*ASSIGNMENT*.
Begin your transcription at the line containing "Quiet: [234,344,261,365] ->" and continue it, word for word, to the final line below. Include only those lines and skip the pictures.

===== PROVIDED DATA

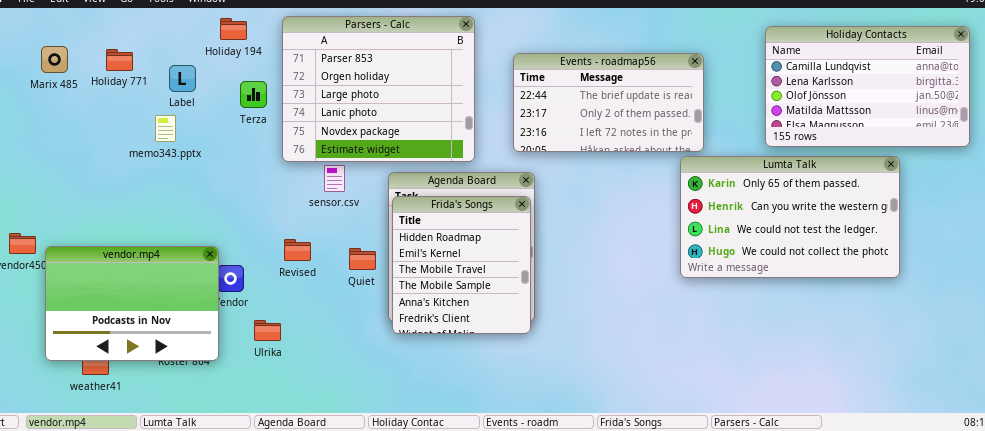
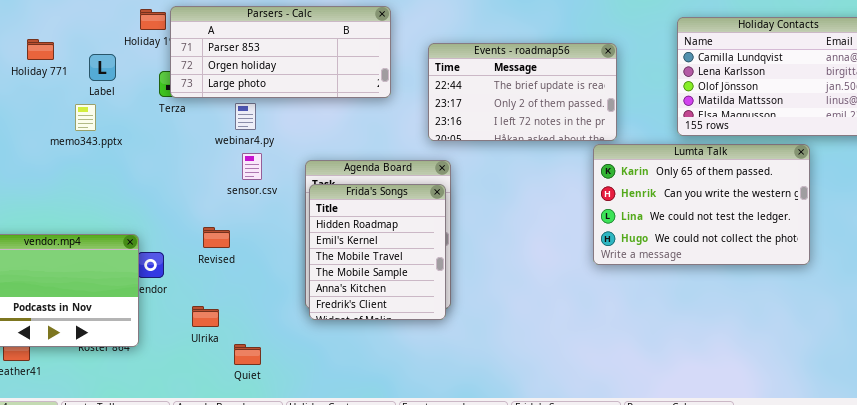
Parsers - Calc: [282,16,475,162] -> [170,6,391,98], resized
Quiet: [349,248,376,270] -> [234,344,261,365], moved
Ulrika: [254,320,281,341] -> [192,306,219,327], moved

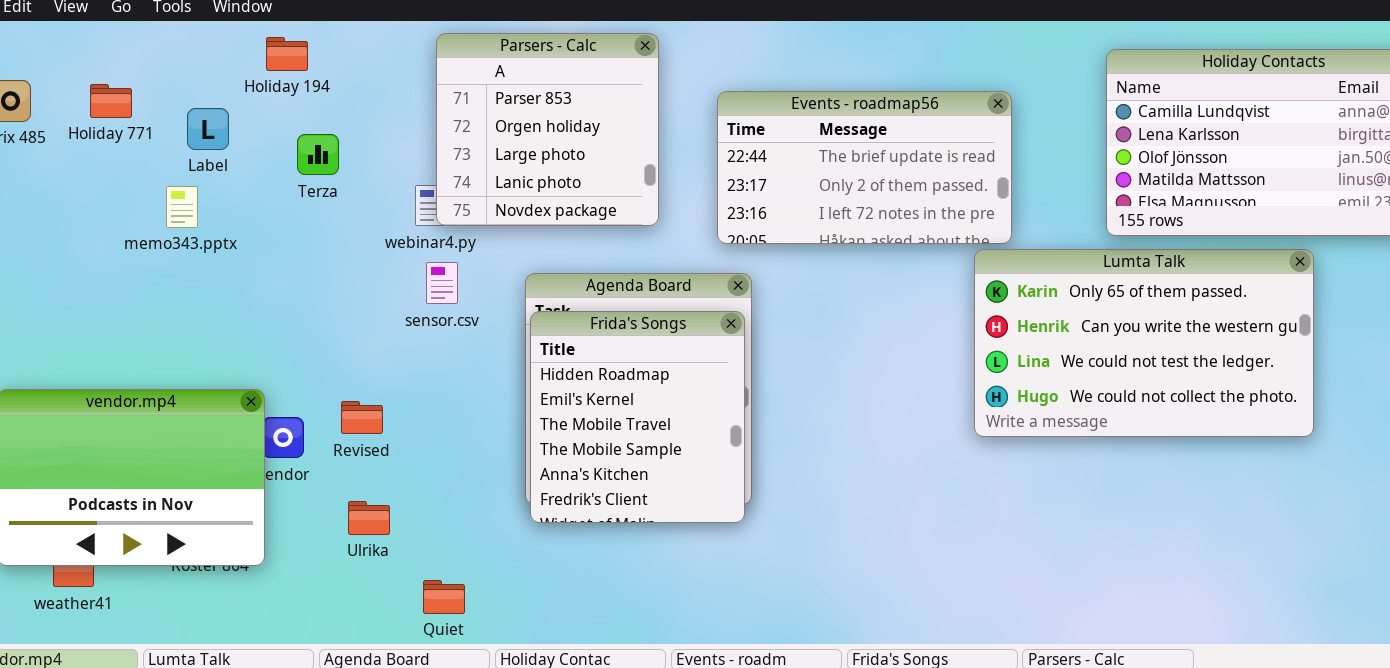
Parsers - Calc: [170,6,391,98] -> [436,33,659,226], resized
Revised: [203,227,230,248] -> [341,401,383,434], moved
Quiet: [234,344,261,365] -> [423,580,465,614], moved

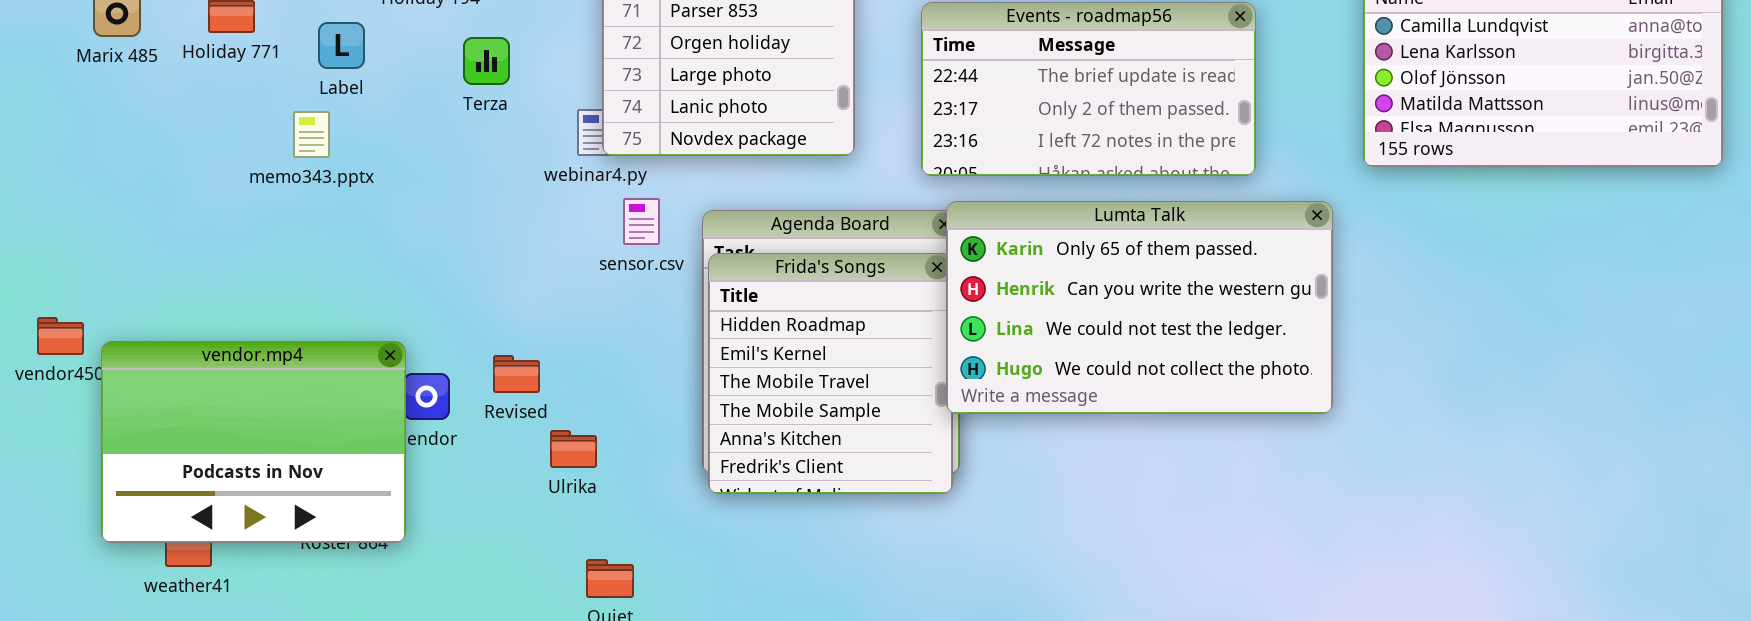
Terza: [297,134,339,175] -> [463,37,510,85], moved
Lumta Talk: [974,249,1314,437] -> [946,201,1333,414], moved
sensor.csv: [426,262,458,304] -> [623,198,660,245], moved
Ulrika: [348,501,390,535] -> [550,430,597,468], moved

==========

*SOLUTION FOR THIS TASK*.
Quiet: [234,344,261,365] -> [423,580,465,614], moved

Terza: [297,134,339,175] -> [463,37,510,85], moved
Lumta Talk: [974,249,1314,437] -> [946,201,1333,414], moved
sensor.csv: [426,262,458,304] -> [623,198,660,245], moved
Ulrika: [348,501,390,535] -> [550,430,597,468], moved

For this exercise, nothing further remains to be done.